TASK PROMPT
In the entries below, find the line containing "(658, 374) = (751, 188): grey lamp -> none" and the line containing "(739, 239) = (435, 198): none -> red fish". Copy those two lines and everything between them exactly, without the pictures.
• • • •
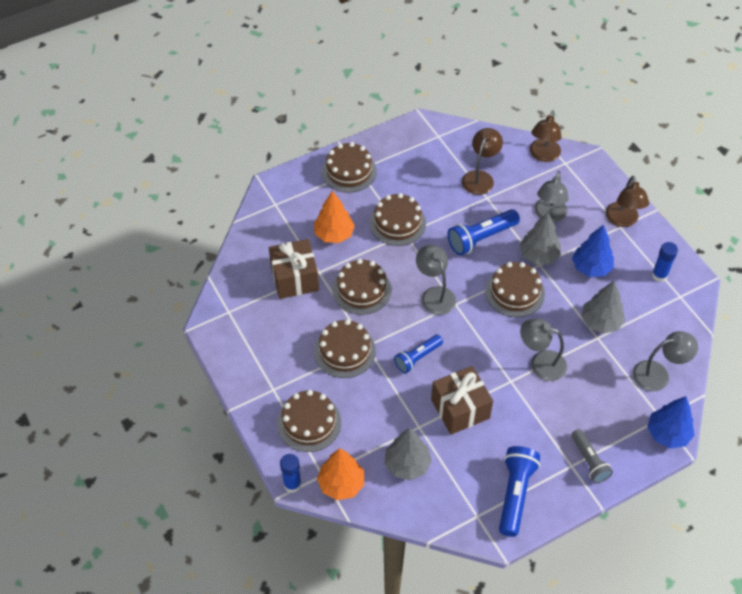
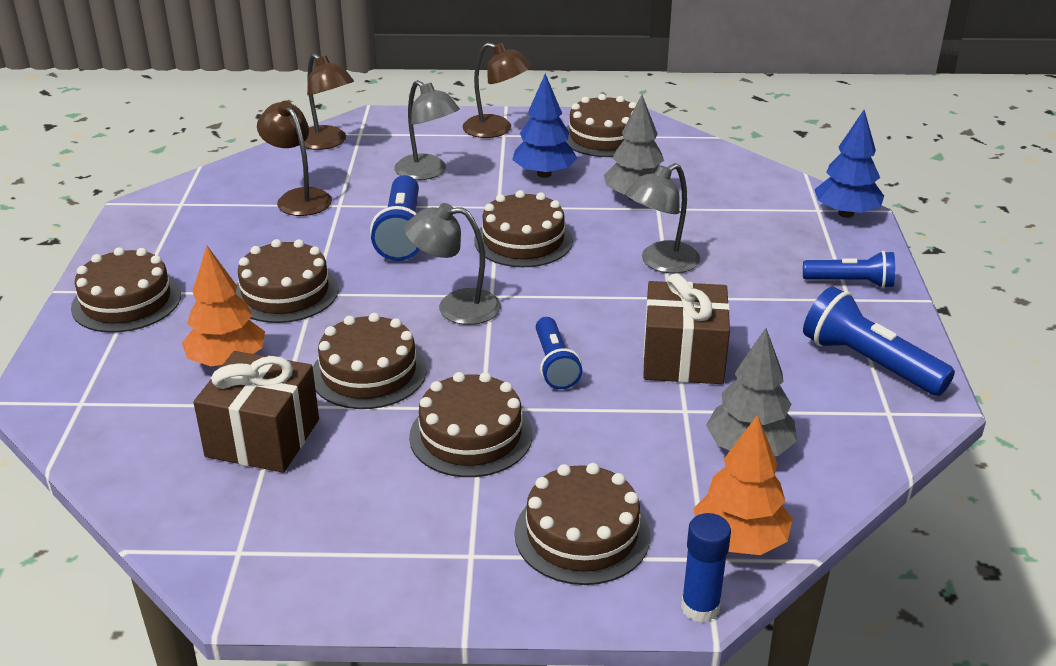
camera: 60 degrees left, 20 degrees down
(539, 255) = (483, 202): grey tree -> none
(589, 461) = (850, 282): grey flashlight -> blue flashlight
(658, 374) = (751, 188): grey lamp -> none
(659, 275) = (604, 137): blue glue stick -> brown cake

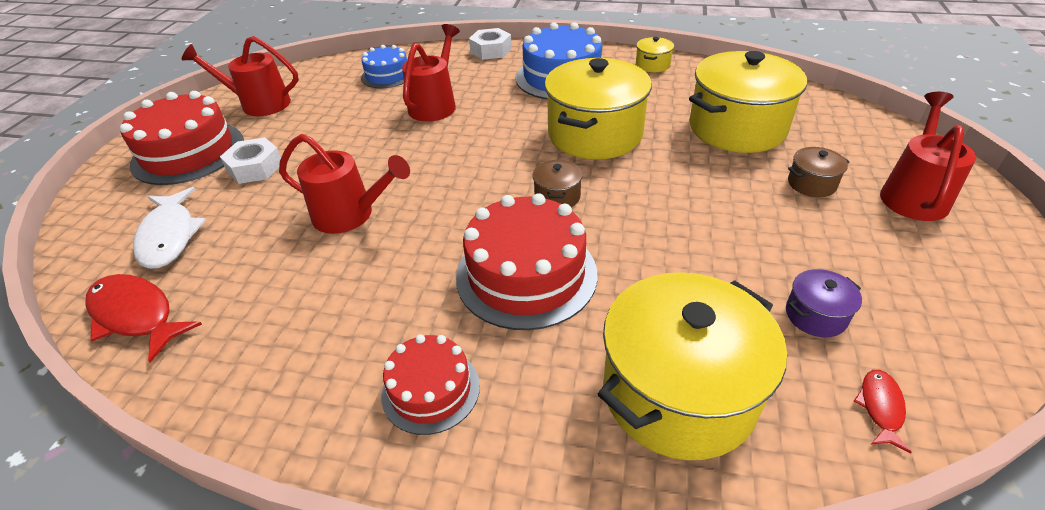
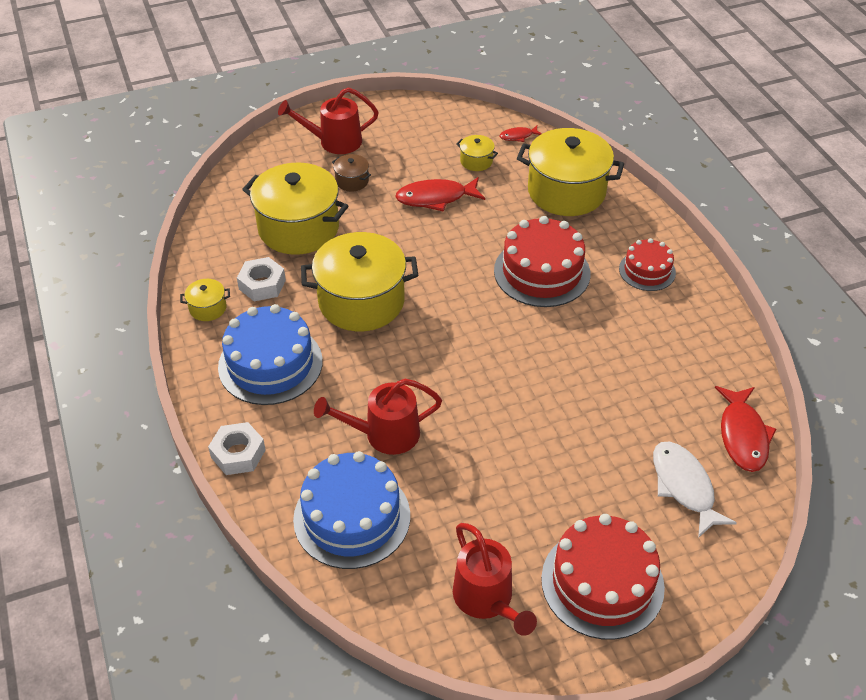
camera: 125 degrees left, 5 degrees up
(169, 236) = (684, 486): white fish -> white fish turned 60 degrees counterclockwise
(255, 167) = (575, 503): white nut -> white nut (262, 284)
(351, 215) = (568, 390): red watering can -> none
(387, 75) = (352, 517): blue cake -> blue cake, size x1.71
(557, 196) = (457, 290): brown pot -> none
(739, 239) = (435, 198): none -> red fish
(815, 315) = (476, 161): purple pot -> yellow pot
• • • •
FINAL ANSWER
(658, 374) = (751, 188): grey lamp -> none
(659, 275) = (604, 137): blue glue stick -> brown cake

camera: 125 degrees left, 5 degrees up
(169, 236) = (684, 486): white fish -> white fish turned 60 degrees counterclockwise
(255, 167) = (575, 503): white nut -> white nut (262, 284)
(351, 215) = (568, 390): red watering can -> none
(387, 75) = (352, 517): blue cake -> blue cake, size x1.71
(557, 196) = (457, 290): brown pot -> none
(739, 239) = (435, 198): none -> red fish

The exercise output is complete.